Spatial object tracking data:
+++

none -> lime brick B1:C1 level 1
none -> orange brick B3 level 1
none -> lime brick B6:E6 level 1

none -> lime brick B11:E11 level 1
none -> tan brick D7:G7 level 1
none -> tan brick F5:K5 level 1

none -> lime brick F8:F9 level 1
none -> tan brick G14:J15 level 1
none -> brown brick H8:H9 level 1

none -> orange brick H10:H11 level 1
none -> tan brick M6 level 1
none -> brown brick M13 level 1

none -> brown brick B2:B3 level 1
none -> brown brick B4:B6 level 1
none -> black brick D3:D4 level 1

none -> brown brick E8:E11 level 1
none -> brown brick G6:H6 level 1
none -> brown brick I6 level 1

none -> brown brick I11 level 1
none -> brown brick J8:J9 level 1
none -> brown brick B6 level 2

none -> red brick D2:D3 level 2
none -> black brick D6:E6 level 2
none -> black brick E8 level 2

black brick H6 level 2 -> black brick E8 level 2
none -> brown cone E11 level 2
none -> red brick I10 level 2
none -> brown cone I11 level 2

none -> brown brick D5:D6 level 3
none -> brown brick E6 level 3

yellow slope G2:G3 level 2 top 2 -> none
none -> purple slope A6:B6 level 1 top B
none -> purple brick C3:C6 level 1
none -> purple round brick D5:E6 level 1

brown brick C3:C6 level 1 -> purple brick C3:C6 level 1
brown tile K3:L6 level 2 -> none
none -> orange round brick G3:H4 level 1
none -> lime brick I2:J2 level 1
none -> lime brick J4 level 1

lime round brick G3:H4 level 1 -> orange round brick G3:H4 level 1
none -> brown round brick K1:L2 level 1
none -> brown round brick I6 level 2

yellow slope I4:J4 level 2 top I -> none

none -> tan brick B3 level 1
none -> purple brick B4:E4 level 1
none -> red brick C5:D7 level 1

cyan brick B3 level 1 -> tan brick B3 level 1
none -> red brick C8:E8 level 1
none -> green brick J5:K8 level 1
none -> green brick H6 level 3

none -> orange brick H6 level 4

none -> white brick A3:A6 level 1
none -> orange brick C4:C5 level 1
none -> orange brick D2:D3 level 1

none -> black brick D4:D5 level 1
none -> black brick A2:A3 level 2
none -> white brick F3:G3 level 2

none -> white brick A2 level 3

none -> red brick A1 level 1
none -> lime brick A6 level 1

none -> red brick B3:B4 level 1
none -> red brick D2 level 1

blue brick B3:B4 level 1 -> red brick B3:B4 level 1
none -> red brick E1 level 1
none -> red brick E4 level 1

+++

Work task:
Your task is to restate every record exactly.

Solution for this problem:
none -> lime brick B1:C1 level 1
none -> orange brick B3 level 1
none -> lime brick B6:E6 level 1

none -> lime brick B11:E11 level 1
none -> tan brick D7:G7 level 1
none -> tan brick F5:K5 level 1

none -> lime brick F8:F9 level 1
none -> tan brick G14:J15 level 1
none -> brown brick H8:H9 level 1

none -> orange brick H10:H11 level 1
none -> tan brick M6 level 1
none -> brown brick M13 level 1

none -> brown brick B2:B3 level 1
none -> brown brick B4:B6 level 1
none -> black brick D3:D4 level 1

none -> brown brick E8:E11 level 1
none -> brown brick G6:H6 level 1
none -> brown brick I6 level 1

none -> brown brick I11 level 1
none -> brown brick J8:J9 level 1
none -> brown brick B6 level 2

none -> red brick D2:D3 level 2
none -> black brick D6:E6 level 2
none -> black brick E8 level 2

black brick H6 level 2 -> black brick E8 level 2
none -> brown cone E11 level 2
none -> red brick I10 level 2
none -> brown cone I11 level 2

none -> brown brick D5:D6 level 3
none -> brown brick E6 level 3

yellow slope G2:G3 level 2 top 2 -> none
none -> purple slope A6:B6 level 1 top B
none -> purple brick C3:C6 level 1
none -> purple round brick D5:E6 level 1

brown brick C3:C6 level 1 -> purple brick C3:C6 level 1
brown tile K3:L6 level 2 -> none
none -> orange round brick G3:H4 level 1
none -> lime brick I2:J2 level 1
none -> lime brick J4 level 1

lime round brick G3:H4 level 1 -> orange round brick G3:H4 level 1
none -> brown round brick K1:L2 level 1
none -> brown round brick I6 level 2

yellow slope I4:J4 level 2 top I -> none

none -> tan brick B3 level 1
none -> purple brick B4:E4 level 1
none -> red brick C5:D7 level 1

cyan brick B3 level 1 -> tan brick B3 level 1
none -> red brick C8:E8 level 1
none -> green brick J5:K8 level 1
none -> green brick H6 level 3

none -> orange brick H6 level 4

none -> white brick A3:A6 level 1
none -> orange brick C4:C5 level 1
none -> orange brick D2:D3 level 1

none -> black brick D4:D5 level 1
none -> black brick A2:A3 level 2
none -> white brick F3:G3 level 2

none -> white brick A2 level 3

none -> red brick A1 level 1
none -> lime brick A6 level 1

none -> red brick B3:B4 level 1
none -> red brick D2 level 1

blue brick B3:B4 level 1 -> red brick B3:B4 level 1
none -> red brick E1 level 1
none -> red brick E4 level 1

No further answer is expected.